■ **Work to be completed**
The records underneath are to be repeated exactly, with the pictures left out.

Image change detection data:
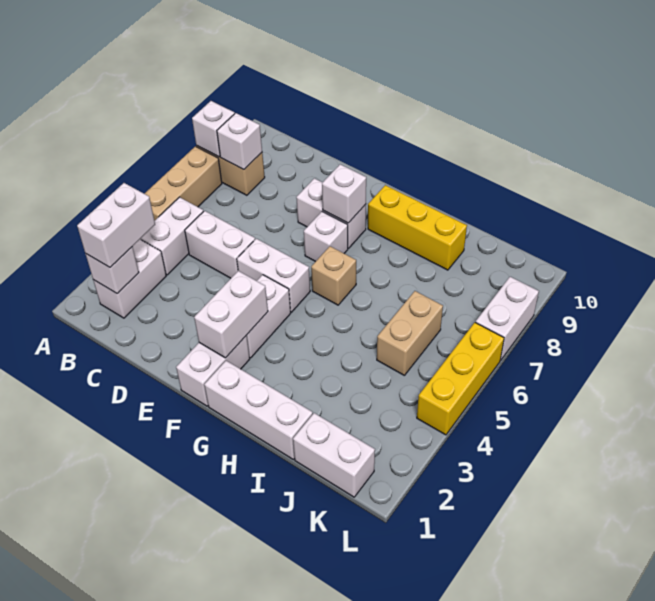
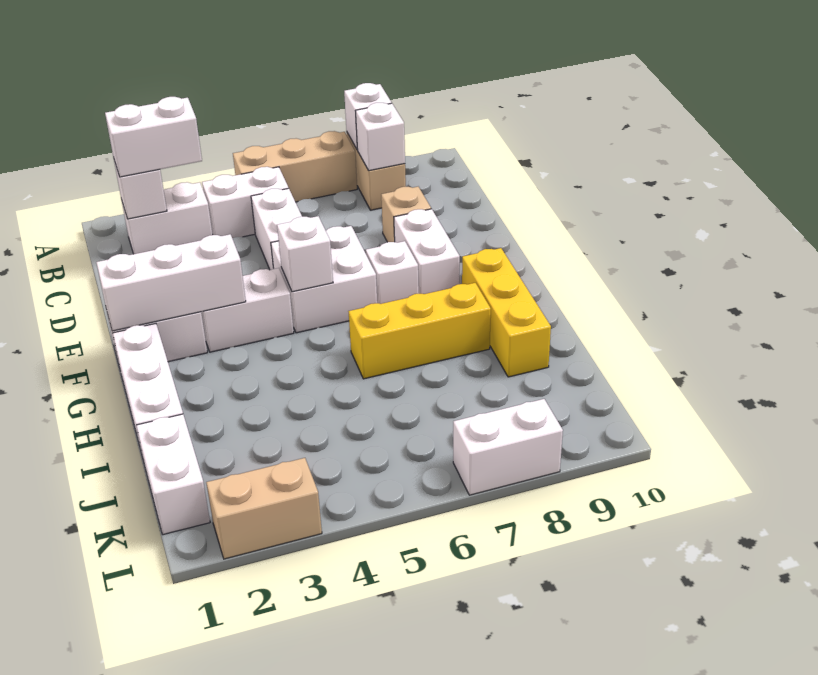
white brick E5:F5 level 1 -> white brick E5:F6 level 1
white brick F2:F3 level 2 -> white brick F1:F3 level 2
white brick F8 level 2 -> white brick F5 level 2
tan brick G6 level 1 -> tan brick D8 level 1
tan brick J5:J6 level 1 -> tan brick L2:L3 level 1
yellow brick L4:L6 level 1 -> yellow brick H6:H8 level 1

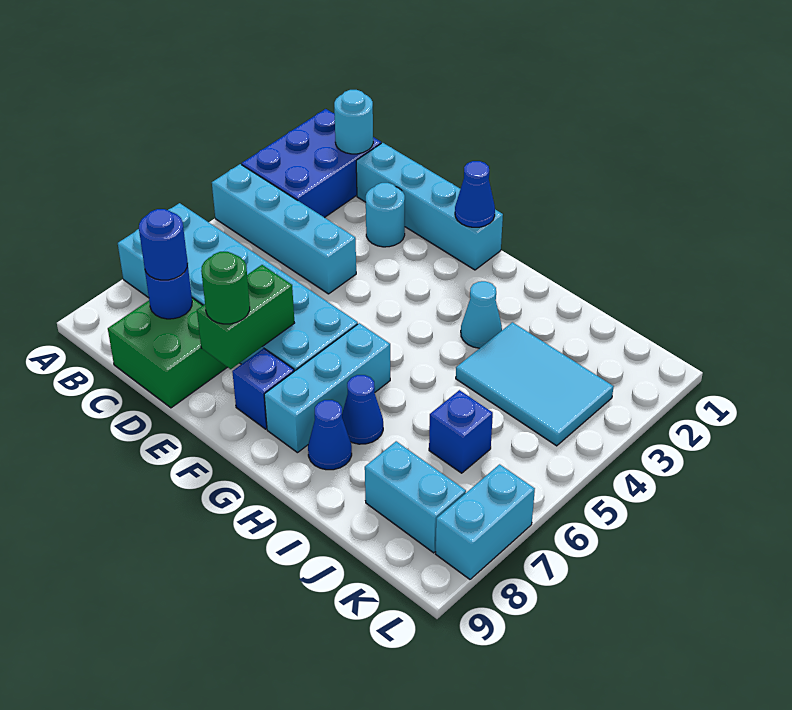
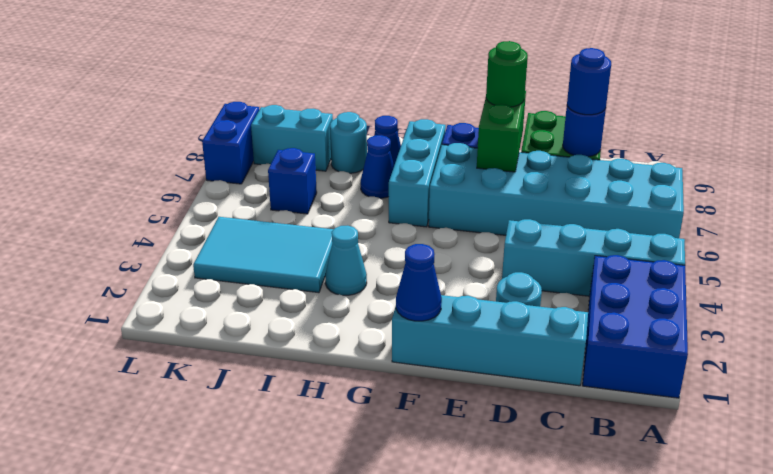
cyan round brick B1 level 2 -> cyan round brick I8 level 1
cyan brick L7:L8 level 1 -> blue brick L7:L8 level 1

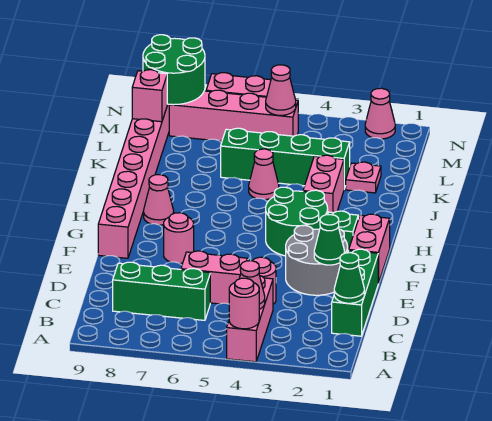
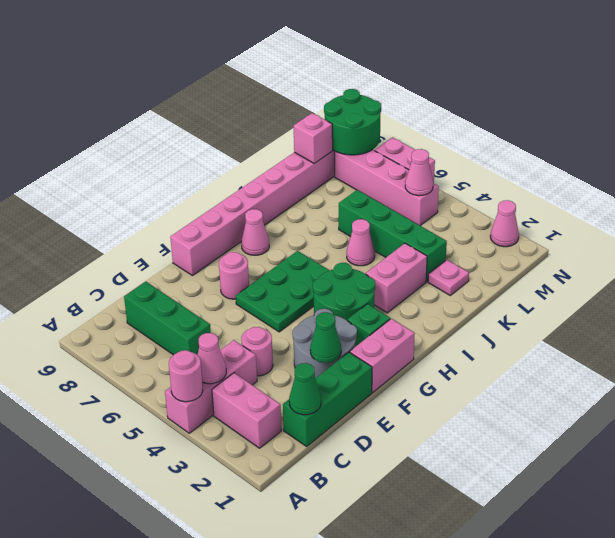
pink brick D5:D6 level 1 -> pink brick B2:B3 level 1
none -> green plate F5:H6 level 1

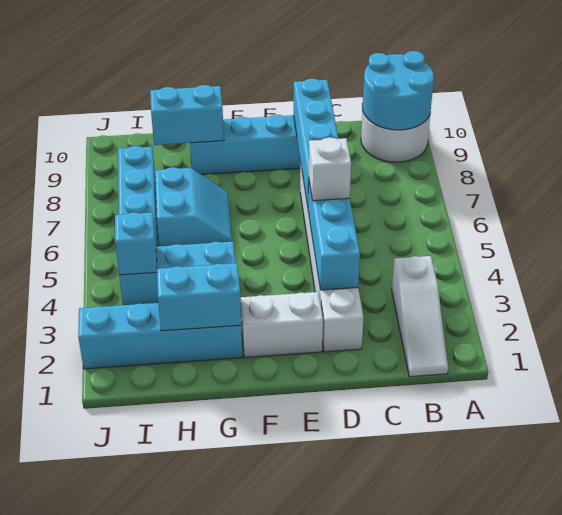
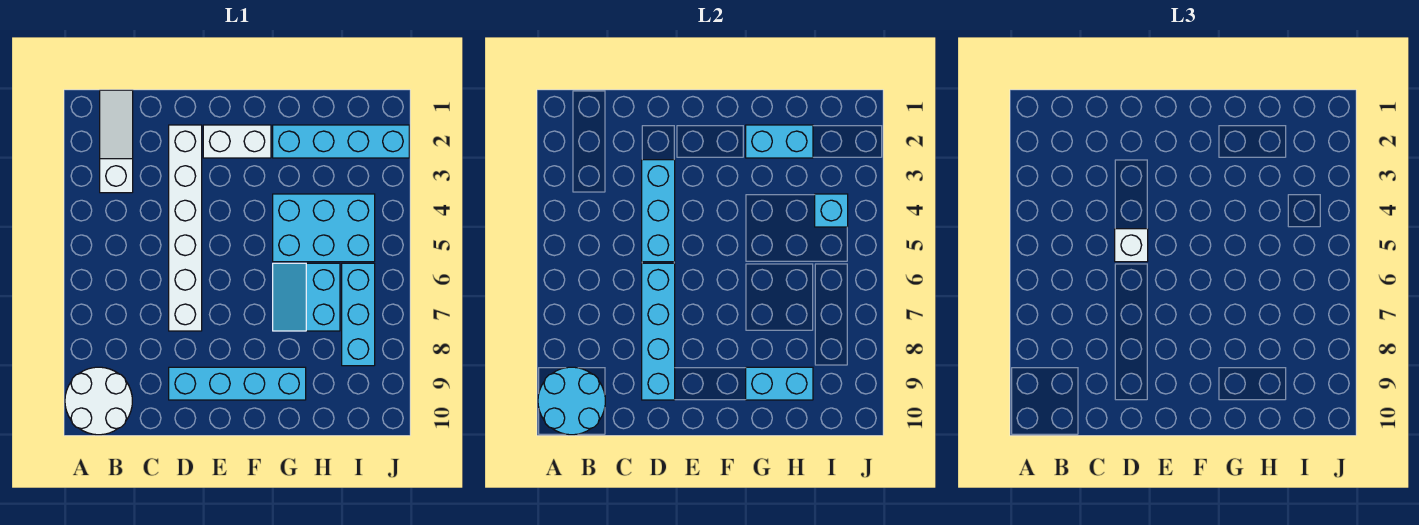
cyan brick G4:I4 level 1 -> cyan brick G4:I5 level 1

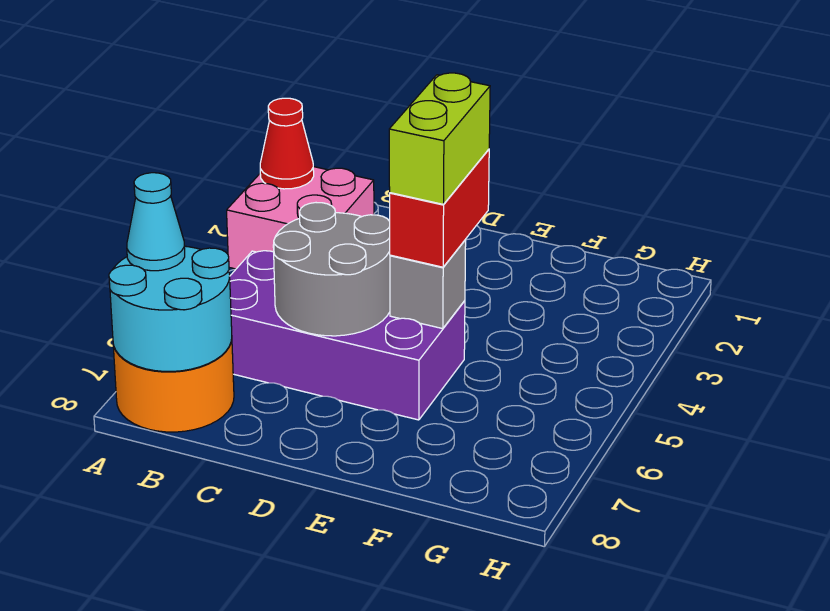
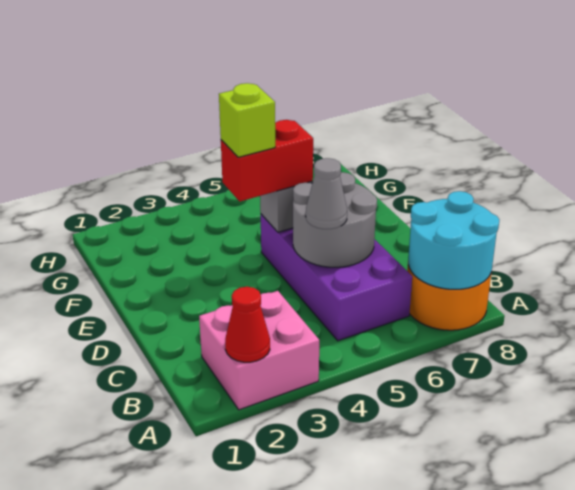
cyan cone A7 level 3 -> none
none -> grey cone C5 level 3
lime brick E4:E5 level 4 -> lime brick E4 level 4

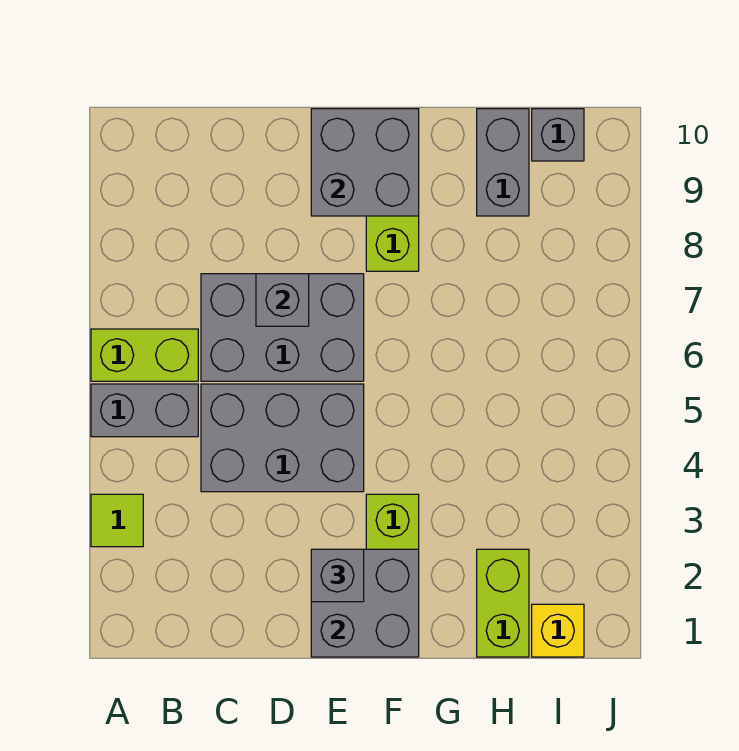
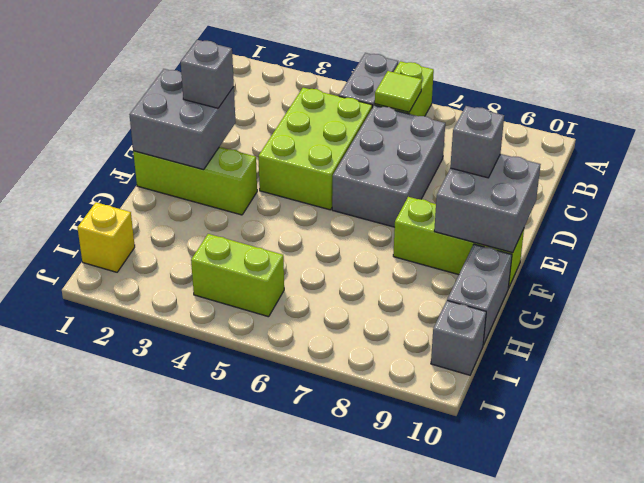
lime tile A3 level 1 -> lime tile B6 level 2
grey brick C4:E5 level 1 -> lime brick C4:E5 level 1
grey brick D7 level 2 -> grey brick E9 level 3
lime brick H1:H2 level 1 -> lime brick I4:I5 level 1
grey brick H9:H10 level 1 -> grey brick G10:H10 level 1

■ **Solution to this exercise**
white brick E5:F5 level 1 -> white brick E5:F6 level 1
white brick F2:F3 level 2 -> white brick F1:F3 level 2
white brick F8 level 2 -> white brick F5 level 2
tan brick G6 level 1 -> tan brick D8 level 1
tan brick J5:J6 level 1 -> tan brick L2:L3 level 1
yellow brick L4:L6 level 1 -> yellow brick H6:H8 level 1

cyan round brick B1 level 2 -> cyan round brick I8 level 1
cyan brick L7:L8 level 1 -> blue brick L7:L8 level 1

pink brick D5:D6 level 1 -> pink brick B2:B3 level 1
none -> green plate F5:H6 level 1

cyan brick G4:I4 level 1 -> cyan brick G4:I5 level 1

cyan cone A7 level 3 -> none
none -> grey cone C5 level 3
lime brick E4:E5 level 4 -> lime brick E4 level 4

lime tile A3 level 1 -> lime tile B6 level 2
grey brick C4:E5 level 1 -> lime brick C4:E5 level 1
grey brick D7 level 2 -> grey brick E9 level 3
lime brick H1:H2 level 1 -> lime brick I4:I5 level 1
grey brick H9:H10 level 1 -> grey brick G10:H10 level 1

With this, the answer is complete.